Data in this exercise »
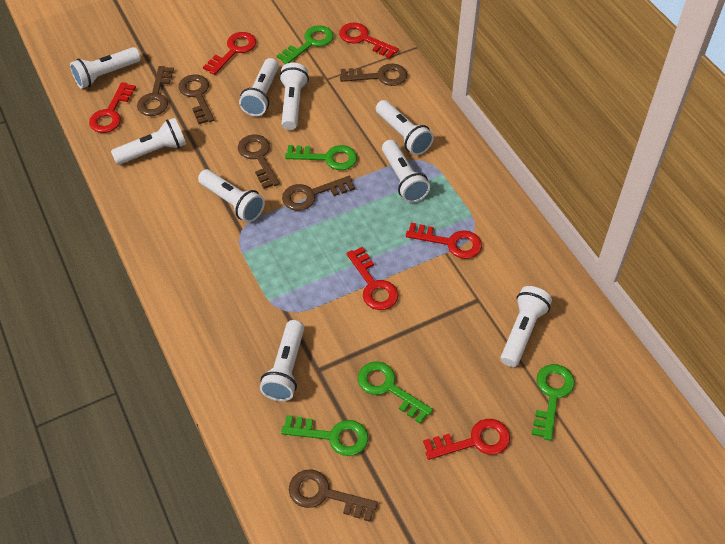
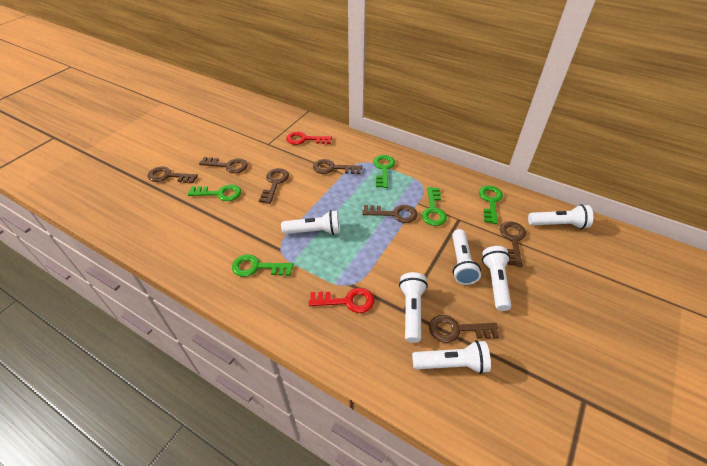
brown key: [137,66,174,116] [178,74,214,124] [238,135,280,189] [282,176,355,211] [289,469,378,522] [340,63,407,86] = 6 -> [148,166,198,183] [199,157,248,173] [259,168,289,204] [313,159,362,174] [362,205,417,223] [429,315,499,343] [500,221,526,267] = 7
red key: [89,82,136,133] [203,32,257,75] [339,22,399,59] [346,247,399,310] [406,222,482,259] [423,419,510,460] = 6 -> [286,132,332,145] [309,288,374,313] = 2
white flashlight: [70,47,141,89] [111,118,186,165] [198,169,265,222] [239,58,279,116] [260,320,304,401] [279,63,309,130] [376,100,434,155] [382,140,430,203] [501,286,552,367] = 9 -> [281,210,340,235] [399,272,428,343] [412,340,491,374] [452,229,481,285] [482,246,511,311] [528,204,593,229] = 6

* * *

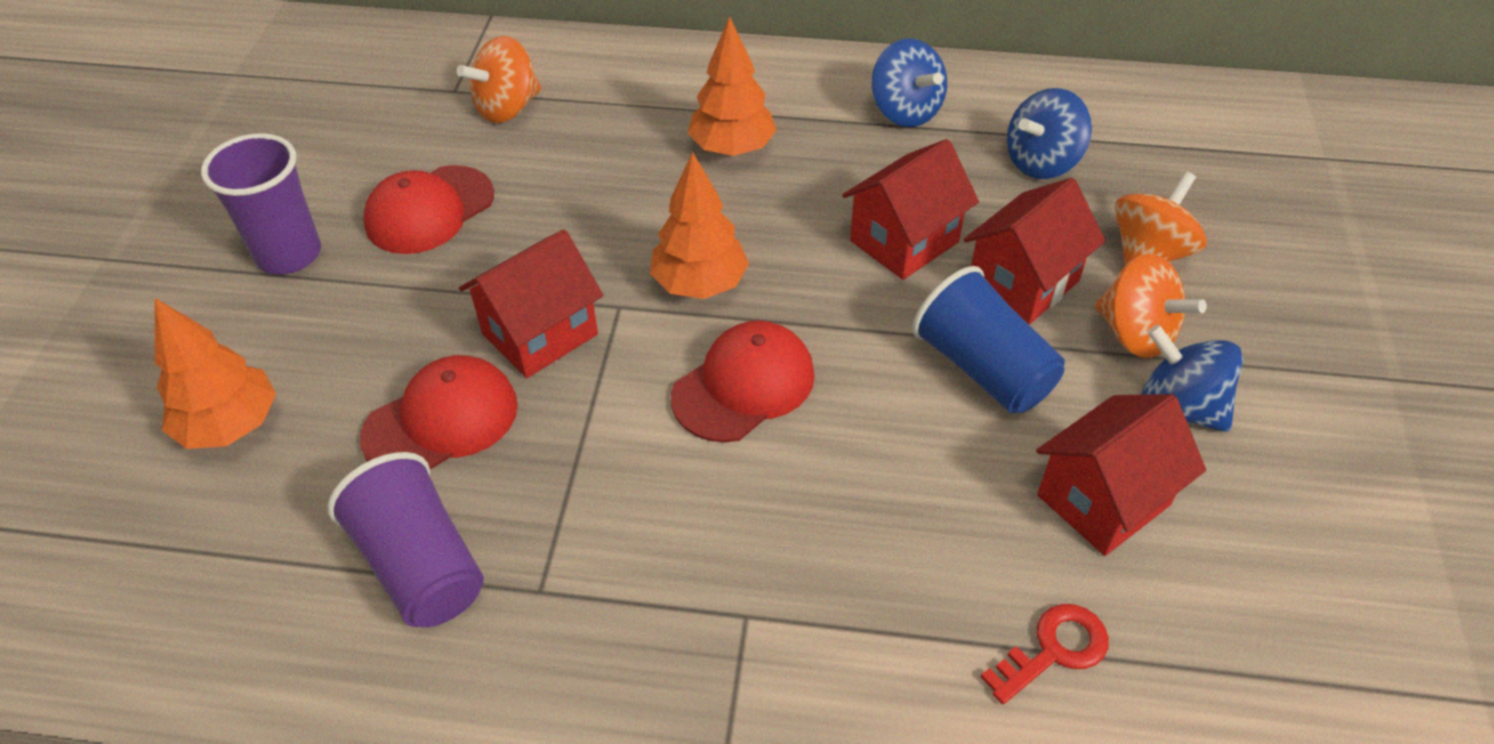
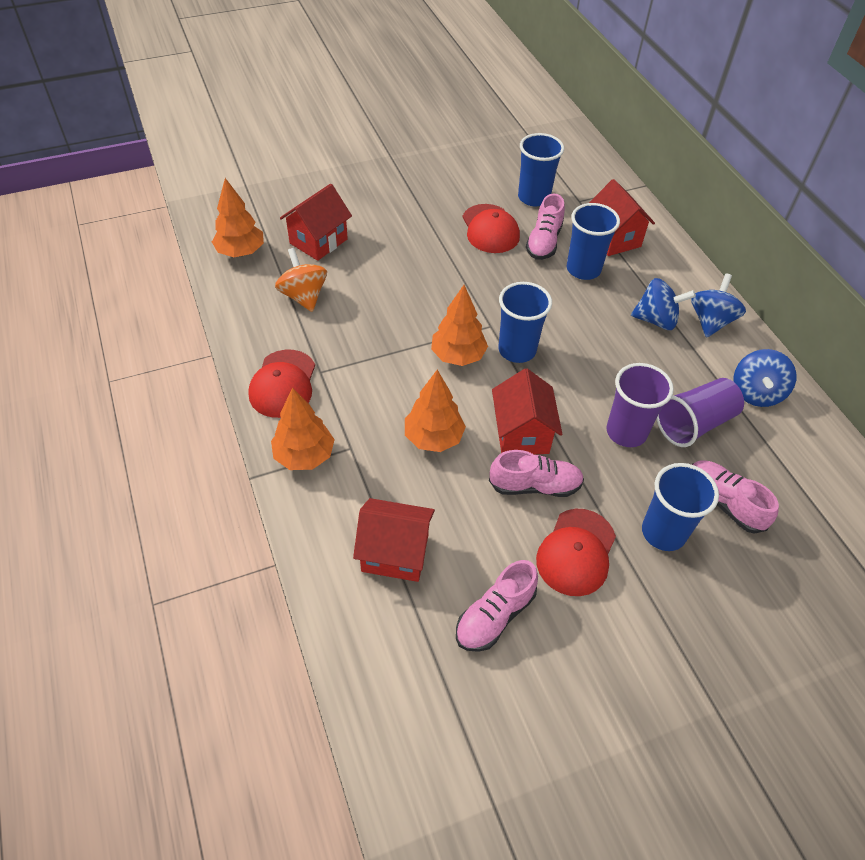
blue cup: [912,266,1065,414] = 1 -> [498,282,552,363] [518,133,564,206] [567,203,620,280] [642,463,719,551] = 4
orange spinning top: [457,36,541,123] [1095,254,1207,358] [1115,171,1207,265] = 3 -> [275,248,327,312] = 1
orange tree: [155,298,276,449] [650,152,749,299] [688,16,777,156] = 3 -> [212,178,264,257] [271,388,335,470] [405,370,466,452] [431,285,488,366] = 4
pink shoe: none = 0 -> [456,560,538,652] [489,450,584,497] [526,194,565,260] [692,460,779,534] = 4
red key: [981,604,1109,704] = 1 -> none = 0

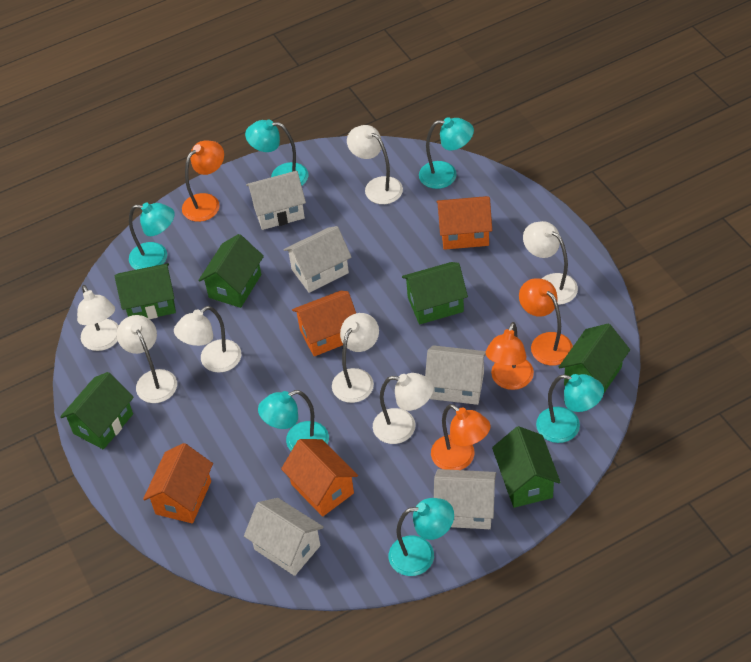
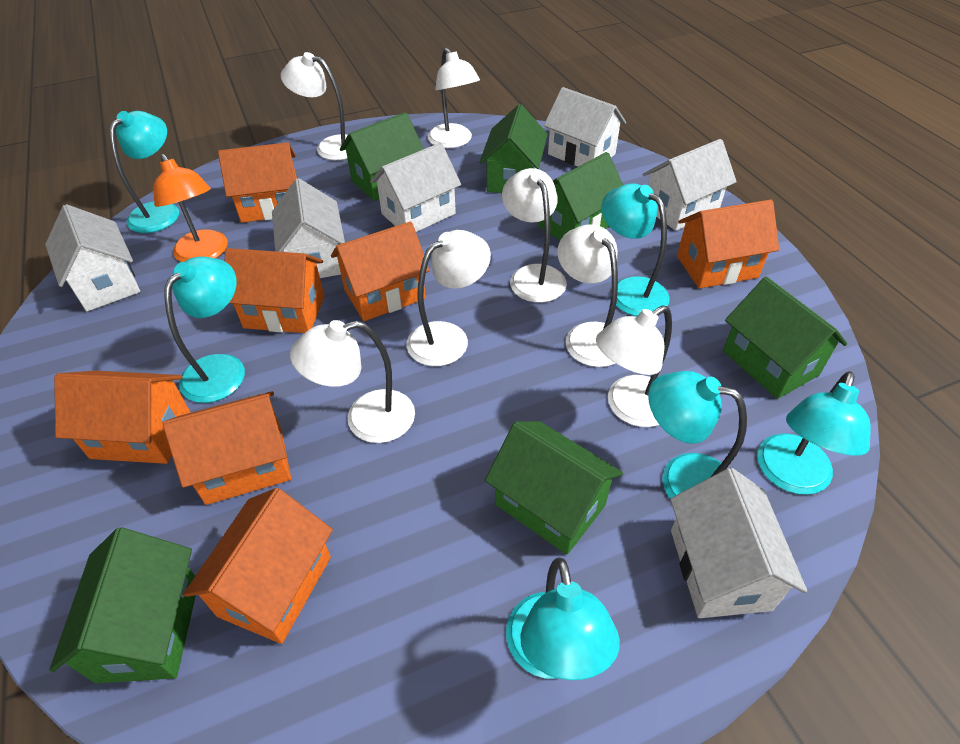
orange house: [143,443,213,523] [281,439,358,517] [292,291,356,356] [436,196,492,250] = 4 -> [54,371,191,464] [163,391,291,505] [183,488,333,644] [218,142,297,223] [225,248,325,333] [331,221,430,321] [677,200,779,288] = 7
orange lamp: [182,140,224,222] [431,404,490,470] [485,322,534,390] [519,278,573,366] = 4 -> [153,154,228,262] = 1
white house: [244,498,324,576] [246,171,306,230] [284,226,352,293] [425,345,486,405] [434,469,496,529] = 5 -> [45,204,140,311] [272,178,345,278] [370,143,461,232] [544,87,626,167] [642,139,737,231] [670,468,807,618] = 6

Exercise objective » Reproduce exactly the lines above that run from the one with "orange tree: [155,298,276,449]" to the one with "white house: [244,498,324,576]", both included, leaving pictures out.

Exercise result »
orange tree: [155,298,276,449] [650,152,749,299] [688,16,777,156] = 3 -> [212,178,264,257] [271,388,335,470] [405,370,466,452] [431,285,488,366] = 4
pink shoe: none = 0 -> [456,560,538,652] [489,450,584,497] [526,194,565,260] [692,460,779,534] = 4
red key: [981,604,1109,704] = 1 -> none = 0

orange house: [143,443,213,523] [281,439,358,517] [292,291,356,356] [436,196,492,250] = 4 -> [54,371,191,464] [163,391,291,505] [183,488,333,644] [218,142,297,223] [225,248,325,333] [331,221,430,321] [677,200,779,288] = 7
orange lamp: [182,140,224,222] [431,404,490,470] [485,322,534,390] [519,278,573,366] = 4 -> [153,154,228,262] = 1
white house: [244,498,324,576] [246,171,306,230] [284,226,352,293] [425,345,486,405] [434,469,496,529] = 5 -> [45,204,140,311] [272,178,345,278] [370,143,461,232] [544,87,626,167] [642,139,737,231] [670,468,807,618] = 6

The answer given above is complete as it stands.